_Dataset entries_:

# # # #

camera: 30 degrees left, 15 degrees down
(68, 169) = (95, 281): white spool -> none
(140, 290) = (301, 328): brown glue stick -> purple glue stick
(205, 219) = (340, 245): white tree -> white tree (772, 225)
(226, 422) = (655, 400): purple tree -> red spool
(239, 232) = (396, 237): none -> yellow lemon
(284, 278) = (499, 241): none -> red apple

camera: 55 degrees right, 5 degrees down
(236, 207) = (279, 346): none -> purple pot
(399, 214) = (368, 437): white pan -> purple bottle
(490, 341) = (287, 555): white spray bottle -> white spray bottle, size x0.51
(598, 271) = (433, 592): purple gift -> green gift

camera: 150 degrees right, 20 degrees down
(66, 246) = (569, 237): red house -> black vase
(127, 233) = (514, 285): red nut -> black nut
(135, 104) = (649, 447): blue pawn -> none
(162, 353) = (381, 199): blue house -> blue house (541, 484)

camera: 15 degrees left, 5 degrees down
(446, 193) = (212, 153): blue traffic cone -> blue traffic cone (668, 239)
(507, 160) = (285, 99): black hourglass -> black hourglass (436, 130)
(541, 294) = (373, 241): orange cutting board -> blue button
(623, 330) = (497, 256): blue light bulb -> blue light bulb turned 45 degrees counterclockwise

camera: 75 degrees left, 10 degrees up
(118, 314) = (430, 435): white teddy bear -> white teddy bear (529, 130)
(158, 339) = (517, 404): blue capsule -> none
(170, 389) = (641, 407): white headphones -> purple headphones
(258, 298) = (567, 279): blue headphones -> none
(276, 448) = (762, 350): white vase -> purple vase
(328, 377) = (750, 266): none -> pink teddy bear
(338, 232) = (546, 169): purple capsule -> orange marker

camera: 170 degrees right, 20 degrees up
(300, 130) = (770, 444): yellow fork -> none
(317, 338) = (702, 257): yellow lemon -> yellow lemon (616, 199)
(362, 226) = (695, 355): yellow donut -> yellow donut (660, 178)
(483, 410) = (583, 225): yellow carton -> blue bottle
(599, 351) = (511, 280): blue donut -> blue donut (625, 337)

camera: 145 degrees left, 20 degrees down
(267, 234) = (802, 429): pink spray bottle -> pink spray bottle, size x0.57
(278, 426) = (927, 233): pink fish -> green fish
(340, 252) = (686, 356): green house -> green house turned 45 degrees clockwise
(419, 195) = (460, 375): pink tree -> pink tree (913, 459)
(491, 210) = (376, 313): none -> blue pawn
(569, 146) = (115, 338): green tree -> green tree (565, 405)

# # # #

_What is expected_:
A word-for-word repetition of the listing above is required.

_Solution below_:
camera: 30 degrees left, 15 degrees down
(68, 169) = (95, 281): white spool -> none
(140, 290) = (301, 328): brown glue stick -> purple glue stick
(205, 219) = (340, 245): white tree -> white tree (772, 225)
(226, 422) = (655, 400): purple tree -> red spool
(239, 232) = (396, 237): none -> yellow lemon
(284, 278) = (499, 241): none -> red apple

camera: 55 degrees right, 5 degrees down
(236, 207) = (279, 346): none -> purple pot
(399, 214) = (368, 437): white pan -> purple bottle
(490, 341) = (287, 555): white spray bottle -> white spray bottle, size x0.51
(598, 271) = (433, 592): purple gift -> green gift

camera: 150 degrees right, 20 degrees down
(66, 246) = (569, 237): red house -> black vase
(127, 233) = (514, 285): red nut -> black nut
(135, 104) = (649, 447): blue pawn -> none
(162, 353) = (381, 199): blue house -> blue house (541, 484)

camera: 15 degrees left, 5 degrees down
(446, 193) = (212, 153): blue traffic cone -> blue traffic cone (668, 239)
(507, 160) = (285, 99): black hourglass -> black hourglass (436, 130)
(541, 294) = (373, 241): orange cutting board -> blue button
(623, 330) = (497, 256): blue light bulb -> blue light bulb turned 45 degrees counterclockwise

camera: 75 degrees left, 10 degrees up
(118, 314) = (430, 435): white teddy bear -> white teddy bear (529, 130)
(158, 339) = (517, 404): blue capsule -> none
(170, 389) = (641, 407): white headphones -> purple headphones
(258, 298) = (567, 279): blue headphones -> none
(276, 448) = (762, 350): white vase -> purple vase
(328, 377) = (750, 266): none -> pink teddy bear
(338, 232) = (546, 169): purple capsule -> orange marker

camera: 170 degrees right, 20 degrees up
(300, 130) = (770, 444): yellow fork -> none
(317, 338) = (702, 257): yellow lemon -> yellow lemon (616, 199)
(362, 226) = (695, 355): yellow donut -> yellow donut (660, 178)
(483, 410) = (583, 225): yellow carton -> blue bottle
(599, 351) = (511, 280): blue donut -> blue donut (625, 337)

camera: 145 degrees left, 20 degrees down
(267, 234) = (802, 429): pink spray bottle -> pink spray bottle, size x0.57
(278, 426) = (927, 233): pink fish -> green fish
(340, 252) = (686, 356): green house -> green house turned 45 degrees clockwise
(419, 195) = (460, 375): pink tree -> pink tree (913, 459)
(491, 210) = (376, 313): none -> blue pawn
(569, 146) = (115, 338): green tree -> green tree (565, 405)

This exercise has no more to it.